Work instruction: Answer with one number only: the count of lines below that hold the word "clock".

====== Provided data ======

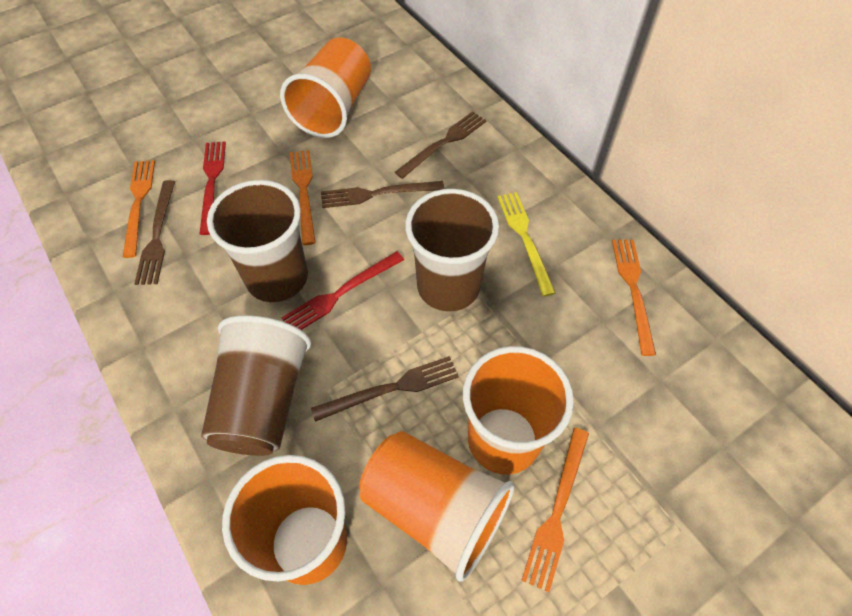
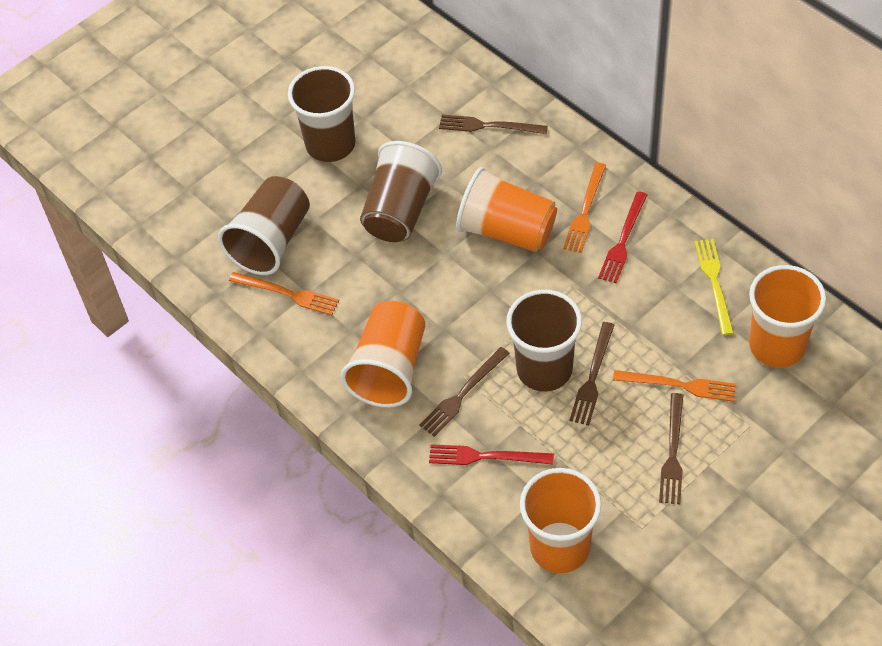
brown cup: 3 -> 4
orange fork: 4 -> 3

======
====== Provided data ======

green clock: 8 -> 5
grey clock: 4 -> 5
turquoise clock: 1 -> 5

======

Exercise output: 3